● WORK TASK: Each record below must come back exactly as written; its pictures must not.
DATA FOR THIS EXERCISE below:
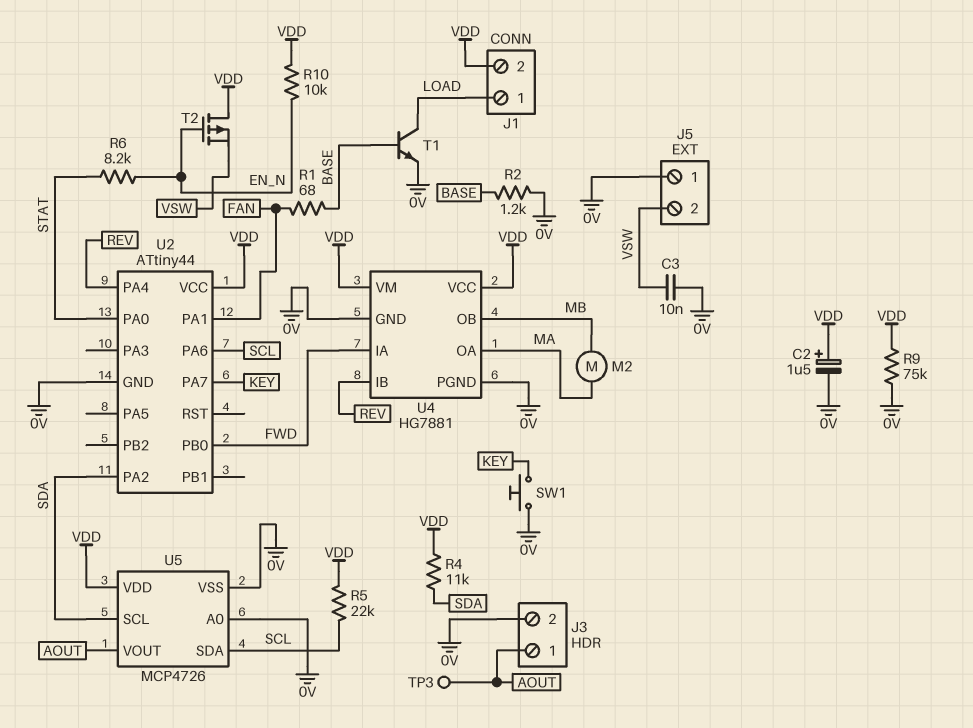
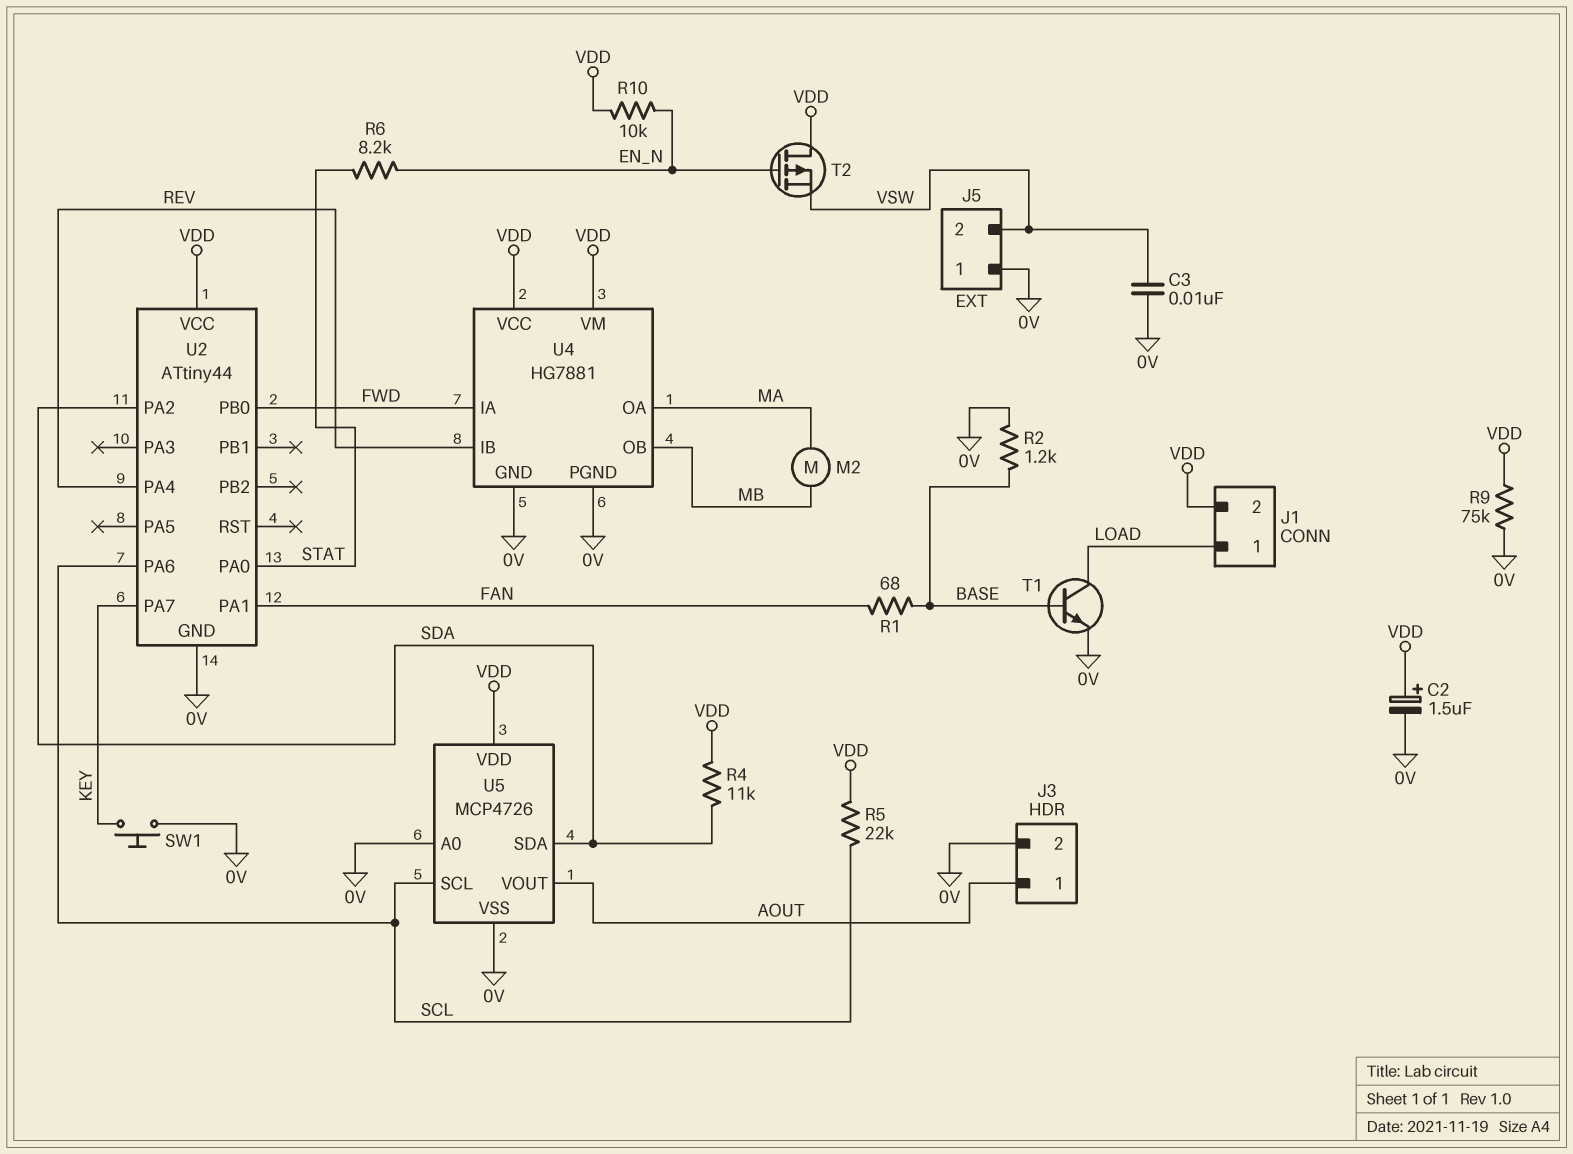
TP3: test point (AOUT) -> none
U5 pin SCL: SDA -> SCL
U5 pin SDA: SCL -> SDA

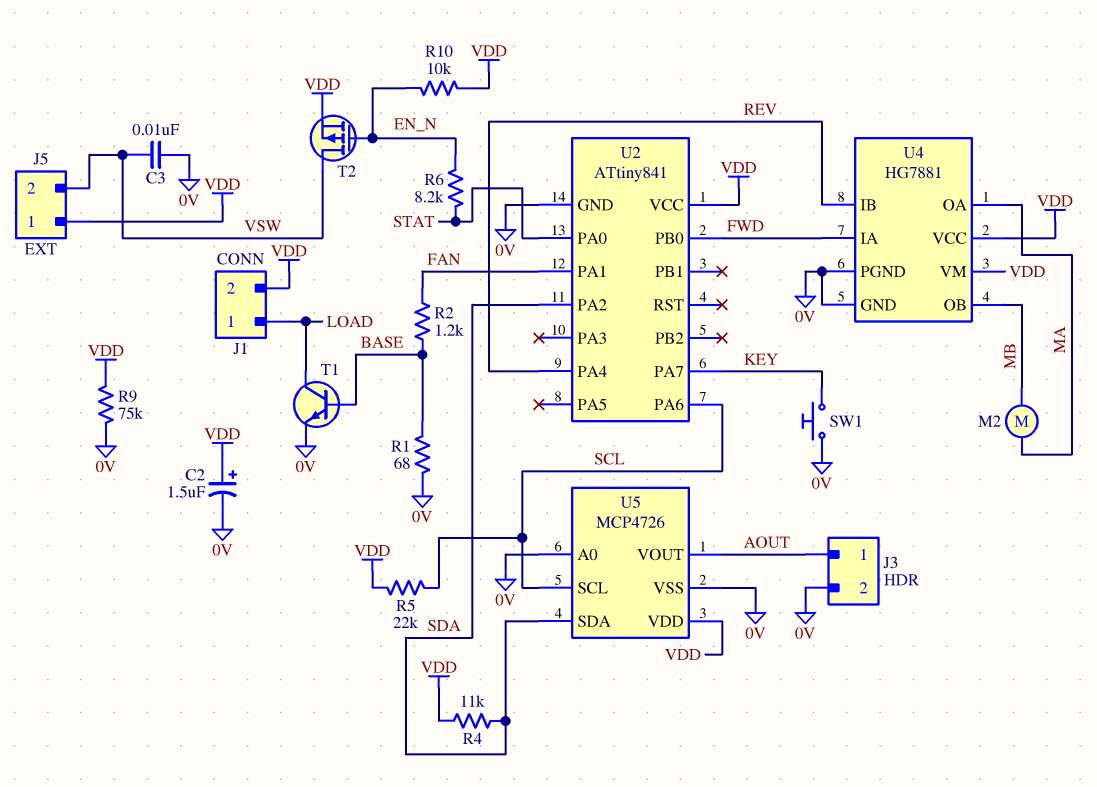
J5 pin 1: 0V -> VDD
R1: 68 (BASE, FAN) -> 68 (0V, BASE)
R2: 1.2k (0V, BASE) -> 1.2k (BASE, FAN)
T2: PMOS (G EN_N, D VDD, S VSW) -> PMOS (G EN_N, D VSW, S VDD)
U2: ATtiny44 -> ATtiny841

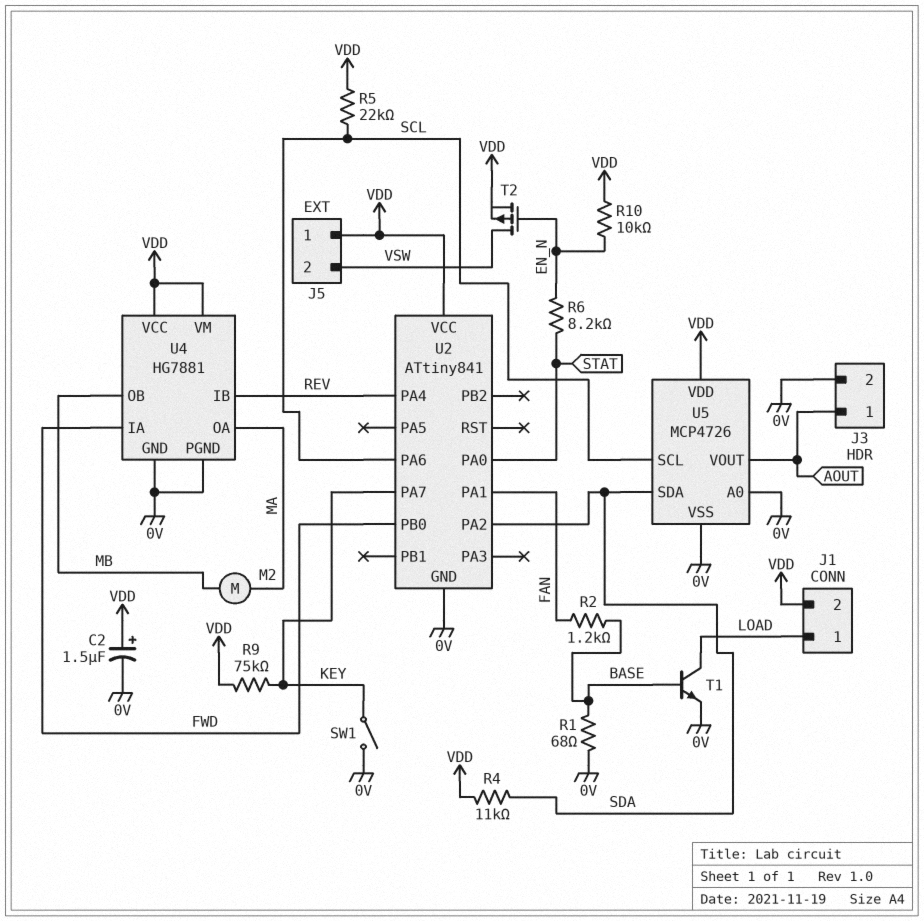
C3: 10nF (0V, VSW) -> none
R9: 75k (0V, VDD) -> 75k (KEY, VDD)
SW1: button (0V, KEY) -> switch (0V, KEY)

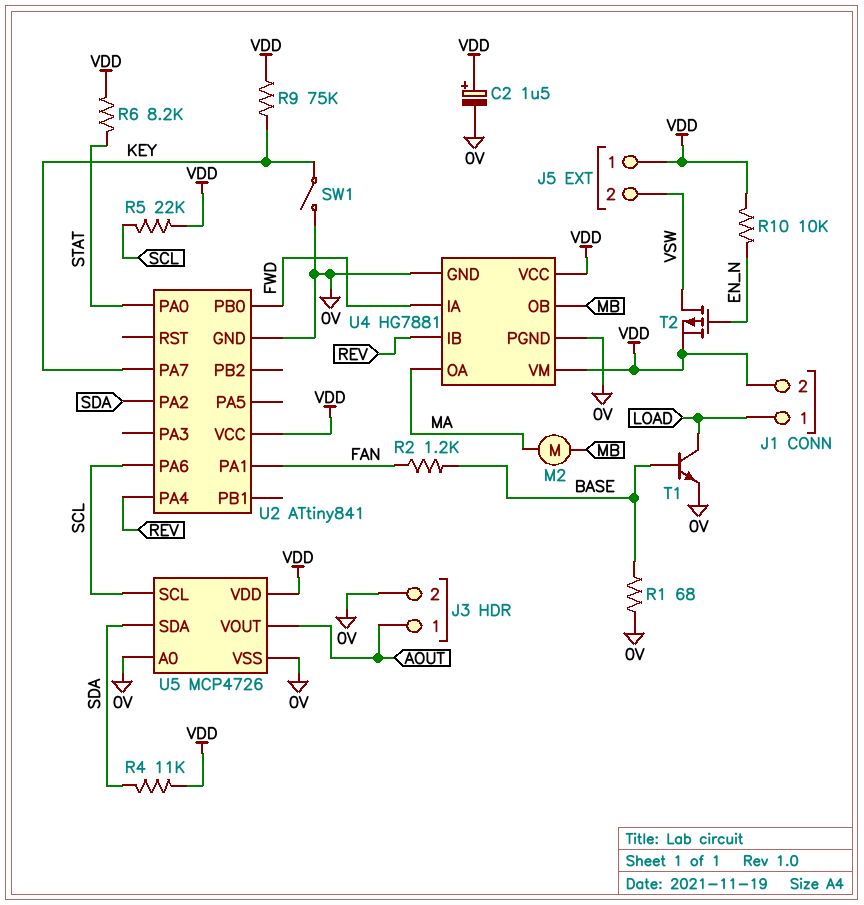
R6: 8.2k (EN_N, STAT) -> 8.2k (STAT, VDD)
End of DATA FOR THIS EXERCISE.
● RESULT OF THIS TASK:
TP3: test point (AOUT) -> none
U5 pin SCL: SDA -> SCL
U5 pin SDA: SCL -> SDA

J5 pin 1: 0V -> VDD
R1: 68 (BASE, FAN) -> 68 (0V, BASE)
R2: 1.2k (0V, BASE) -> 1.2k (BASE, FAN)
T2: PMOS (G EN_N, D VDD, S VSW) -> PMOS (G EN_N, D VSW, S VDD)
U2: ATtiny44 -> ATtiny841

C3: 10nF (0V, VSW) -> none
R9: 75k (0V, VDD) -> 75k (KEY, VDD)
SW1: button (0V, KEY) -> switch (0V, KEY)

R6: 8.2k (EN_N, STAT) -> 8.2k (STAT, VDD)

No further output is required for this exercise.